"""

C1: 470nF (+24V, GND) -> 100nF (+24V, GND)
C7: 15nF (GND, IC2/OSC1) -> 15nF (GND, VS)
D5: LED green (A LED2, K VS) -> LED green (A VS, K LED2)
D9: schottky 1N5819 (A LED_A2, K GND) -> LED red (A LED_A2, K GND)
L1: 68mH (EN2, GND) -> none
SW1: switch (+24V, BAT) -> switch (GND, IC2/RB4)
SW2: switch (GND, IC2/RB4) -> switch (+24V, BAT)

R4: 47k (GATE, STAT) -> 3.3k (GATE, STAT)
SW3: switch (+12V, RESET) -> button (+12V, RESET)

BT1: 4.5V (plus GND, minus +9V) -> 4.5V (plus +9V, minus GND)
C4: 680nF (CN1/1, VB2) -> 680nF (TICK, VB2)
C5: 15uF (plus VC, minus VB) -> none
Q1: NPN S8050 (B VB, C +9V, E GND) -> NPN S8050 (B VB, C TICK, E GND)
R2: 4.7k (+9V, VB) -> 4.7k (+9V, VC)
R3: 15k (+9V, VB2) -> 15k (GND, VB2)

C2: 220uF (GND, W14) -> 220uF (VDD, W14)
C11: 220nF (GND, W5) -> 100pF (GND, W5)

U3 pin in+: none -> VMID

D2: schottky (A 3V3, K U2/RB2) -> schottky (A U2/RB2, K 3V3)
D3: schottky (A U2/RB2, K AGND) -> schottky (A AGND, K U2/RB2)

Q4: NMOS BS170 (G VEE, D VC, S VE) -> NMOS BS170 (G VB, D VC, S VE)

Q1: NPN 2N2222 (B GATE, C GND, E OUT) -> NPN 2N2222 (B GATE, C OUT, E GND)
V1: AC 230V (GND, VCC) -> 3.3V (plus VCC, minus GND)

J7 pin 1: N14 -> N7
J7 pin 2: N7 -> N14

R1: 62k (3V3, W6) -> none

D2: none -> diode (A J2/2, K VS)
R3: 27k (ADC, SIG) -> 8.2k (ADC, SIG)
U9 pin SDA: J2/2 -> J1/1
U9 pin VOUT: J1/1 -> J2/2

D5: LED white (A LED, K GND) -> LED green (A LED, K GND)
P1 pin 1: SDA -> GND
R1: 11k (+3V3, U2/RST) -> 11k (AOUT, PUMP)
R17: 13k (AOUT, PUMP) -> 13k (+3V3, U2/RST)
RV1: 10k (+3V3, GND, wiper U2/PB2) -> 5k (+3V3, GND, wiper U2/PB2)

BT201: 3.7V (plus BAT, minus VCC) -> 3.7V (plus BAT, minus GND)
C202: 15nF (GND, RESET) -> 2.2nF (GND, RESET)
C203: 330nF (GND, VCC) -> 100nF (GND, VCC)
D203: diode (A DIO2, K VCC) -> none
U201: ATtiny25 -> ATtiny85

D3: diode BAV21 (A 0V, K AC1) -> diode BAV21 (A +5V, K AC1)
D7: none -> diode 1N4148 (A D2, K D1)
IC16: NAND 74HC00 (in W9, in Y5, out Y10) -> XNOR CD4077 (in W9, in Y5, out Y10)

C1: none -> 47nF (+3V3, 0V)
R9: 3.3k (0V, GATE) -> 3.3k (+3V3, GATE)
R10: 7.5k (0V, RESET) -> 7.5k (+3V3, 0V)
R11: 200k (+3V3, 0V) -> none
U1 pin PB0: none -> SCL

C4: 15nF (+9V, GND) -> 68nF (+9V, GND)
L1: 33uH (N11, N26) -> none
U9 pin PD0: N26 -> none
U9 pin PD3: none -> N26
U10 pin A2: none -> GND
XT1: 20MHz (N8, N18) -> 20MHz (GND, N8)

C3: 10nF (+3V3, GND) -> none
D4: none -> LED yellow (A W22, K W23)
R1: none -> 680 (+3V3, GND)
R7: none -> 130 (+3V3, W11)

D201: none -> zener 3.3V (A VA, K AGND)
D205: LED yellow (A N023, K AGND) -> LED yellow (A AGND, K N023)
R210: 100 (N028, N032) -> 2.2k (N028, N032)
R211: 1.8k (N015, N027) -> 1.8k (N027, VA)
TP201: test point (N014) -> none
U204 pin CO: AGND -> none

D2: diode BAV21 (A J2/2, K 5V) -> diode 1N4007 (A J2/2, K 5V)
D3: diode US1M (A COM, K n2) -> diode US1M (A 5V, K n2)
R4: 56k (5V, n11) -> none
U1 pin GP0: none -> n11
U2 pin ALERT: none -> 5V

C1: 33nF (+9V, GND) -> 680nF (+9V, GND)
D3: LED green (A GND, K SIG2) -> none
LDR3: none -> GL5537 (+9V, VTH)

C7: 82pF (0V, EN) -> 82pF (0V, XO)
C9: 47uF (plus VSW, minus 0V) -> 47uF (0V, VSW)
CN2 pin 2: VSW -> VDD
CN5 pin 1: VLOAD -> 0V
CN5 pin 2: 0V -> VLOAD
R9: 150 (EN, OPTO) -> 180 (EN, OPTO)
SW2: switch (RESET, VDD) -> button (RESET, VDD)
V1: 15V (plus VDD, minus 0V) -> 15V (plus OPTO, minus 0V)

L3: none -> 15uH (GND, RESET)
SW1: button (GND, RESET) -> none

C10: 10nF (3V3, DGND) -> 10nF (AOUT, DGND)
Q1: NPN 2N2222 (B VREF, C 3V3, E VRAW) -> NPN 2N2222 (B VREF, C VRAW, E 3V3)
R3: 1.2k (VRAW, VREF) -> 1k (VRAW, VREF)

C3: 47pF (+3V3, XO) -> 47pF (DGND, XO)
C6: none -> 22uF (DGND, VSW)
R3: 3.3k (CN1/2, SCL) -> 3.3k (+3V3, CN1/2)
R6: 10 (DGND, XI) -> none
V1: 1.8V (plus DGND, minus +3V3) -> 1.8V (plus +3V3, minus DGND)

"""

_Your goal_:
Word for word, repeat each entry shown above.

_Task solution_:
C1: 470nF (+24V, GND) -> 100nF (+24V, GND)
C7: 15nF (GND, IC2/OSC1) -> 15nF (GND, VS)
D5: LED green (A LED2, K VS) -> LED green (A VS, K LED2)
D9: schottky 1N5819 (A LED_A2, K GND) -> LED red (A LED_A2, K GND)
L1: 68mH (EN2, GND) -> none
SW1: switch (+24V, BAT) -> switch (GND, IC2/RB4)
SW2: switch (GND, IC2/RB4) -> switch (+24V, BAT)

R4: 47k (GATE, STAT) -> 3.3k (GATE, STAT)
SW3: switch (+12V, RESET) -> button (+12V, RESET)

BT1: 4.5V (plus GND, minus +9V) -> 4.5V (plus +9V, minus GND)
C4: 680nF (CN1/1, VB2) -> 680nF (TICK, VB2)
C5: 15uF (plus VC, minus VB) -> none
Q1: NPN S8050 (B VB, C +9V, E GND) -> NPN S8050 (B VB, C TICK, E GND)
R2: 4.7k (+9V, VB) -> 4.7k (+9V, VC)
R3: 15k (+9V, VB2) -> 15k (GND, VB2)

C2: 220uF (GND, W14) -> 220uF (VDD, W14)
C11: 220nF (GND, W5) -> 100pF (GND, W5)

U3 pin in+: none -> VMID

D2: schottky (A 3V3, K U2/RB2) -> schottky (A U2/RB2, K 3V3)
D3: schottky (A U2/RB2, K AGND) -> schottky (A AGND, K U2/RB2)

Q4: NMOS BS170 (G VEE, D VC, S VE) -> NMOS BS170 (G VB, D VC, S VE)

Q1: NPN 2N2222 (B GATE, C GND, E OUT) -> NPN 2N2222 (B GATE, C OUT, E GND)
V1: AC 230V (GND, VCC) -> 3.3V (plus VCC, minus GND)

J7 pin 1: N14 -> N7
J7 pin 2: N7 -> N14

R1: 62k (3V3, W6) -> none

D2: none -> diode (A J2/2, K VS)
R3: 27k (ADC, SIG) -> 8.2k (ADC, SIG)
U9 pin SDA: J2/2 -> J1/1
U9 pin VOUT: J1/1 -> J2/2

D5: LED white (A LED, K GND) -> LED green (A LED, K GND)
P1 pin 1: SDA -> GND
R1: 11k (+3V3, U2/RST) -> 11k (AOUT, PUMP)
R17: 13k (AOUT, PUMP) -> 13k (+3V3, U2/RST)
RV1: 10k (+3V3, GND, wiper U2/PB2) -> 5k (+3V3, GND, wiper U2/PB2)

BT201: 3.7V (plus BAT, minus VCC) -> 3.7V (plus BAT, minus GND)
C202: 15nF (GND, RESET) -> 2.2nF (GND, RESET)
C203: 330nF (GND, VCC) -> 100nF (GND, VCC)
D203: diode (A DIO2, K VCC) -> none
U201: ATtiny25 -> ATtiny85

D3: diode BAV21 (A 0V, K AC1) -> diode BAV21 (A +5V, K AC1)
D7: none -> diode 1N4148 (A D2, K D1)
IC16: NAND 74HC00 (in W9, in Y5, out Y10) -> XNOR CD4077 (in W9, in Y5, out Y10)

C1: none -> 47nF (+3V3, 0V)
R9: 3.3k (0V, GATE) -> 3.3k (+3V3, GATE)
R10: 7.5k (0V, RESET) -> 7.5k (+3V3, 0V)
R11: 200k (+3V3, 0V) -> none
U1 pin PB0: none -> SCL

C4: 15nF (+9V, GND) -> 68nF (+9V, GND)
L1: 33uH (N11, N26) -> none
U9 pin PD0: N26 -> none
U9 pin PD3: none -> N26
U10 pin A2: none -> GND
XT1: 20MHz (N8, N18) -> 20MHz (GND, N8)

C3: 10nF (+3V3, GND) -> none
D4: none -> LED yellow (A W22, K W23)
R1: none -> 680 (+3V3, GND)
R7: none -> 130 (+3V3, W11)

D201: none -> zener 3.3V (A VA, K AGND)
D205: LED yellow (A N023, K AGND) -> LED yellow (A AGND, K N023)
R210: 100 (N028, N032) -> 2.2k (N028, N032)
R211: 1.8k (N015, N027) -> 1.8k (N027, VA)
TP201: test point (N014) -> none
U204 pin CO: AGND -> none

D2: diode BAV21 (A J2/2, K 5V) -> diode 1N4007 (A J2/2, K 5V)
D3: diode US1M (A COM, K n2) -> diode US1M (A 5V, K n2)
R4: 56k (5V, n11) -> none
U1 pin GP0: none -> n11
U2 pin ALERT: none -> 5V

C1: 33nF (+9V, GND) -> 680nF (+9V, GND)
D3: LED green (A GND, K SIG2) -> none
LDR3: none -> GL5537 (+9V, VTH)

C7: 82pF (0V, EN) -> 82pF (0V, XO)
C9: 47uF (plus VSW, minus 0V) -> 47uF (0V, VSW)
CN2 pin 2: VSW -> VDD
CN5 pin 1: VLOAD -> 0V
CN5 pin 2: 0V -> VLOAD
R9: 150 (EN, OPTO) -> 180 (EN, OPTO)
SW2: switch (RESET, VDD) -> button (RESET, VDD)
V1: 15V (plus VDD, minus 0V) -> 15V (plus OPTO, minus 0V)

L3: none -> 15uH (GND, RESET)
SW1: button (GND, RESET) -> none

C10: 10nF (3V3, DGND) -> 10nF (AOUT, DGND)
Q1: NPN 2N2222 (B VREF, C 3V3, E VRAW) -> NPN 2N2222 (B VREF, C VRAW, E 3V3)
R3: 1.2k (VRAW, VREF) -> 1k (VRAW, VREF)

C3: 47pF (+3V3, XO) -> 47pF (DGND, XO)
C6: none -> 22uF (DGND, VSW)
R3: 3.3k (CN1/2, SCL) -> 3.3k (+3V3, CN1/2)
R6: 10 (DGND, XI) -> none
V1: 1.8V (plus DGND, minus +3V3) -> 1.8V (plus +3V3, minus DGND)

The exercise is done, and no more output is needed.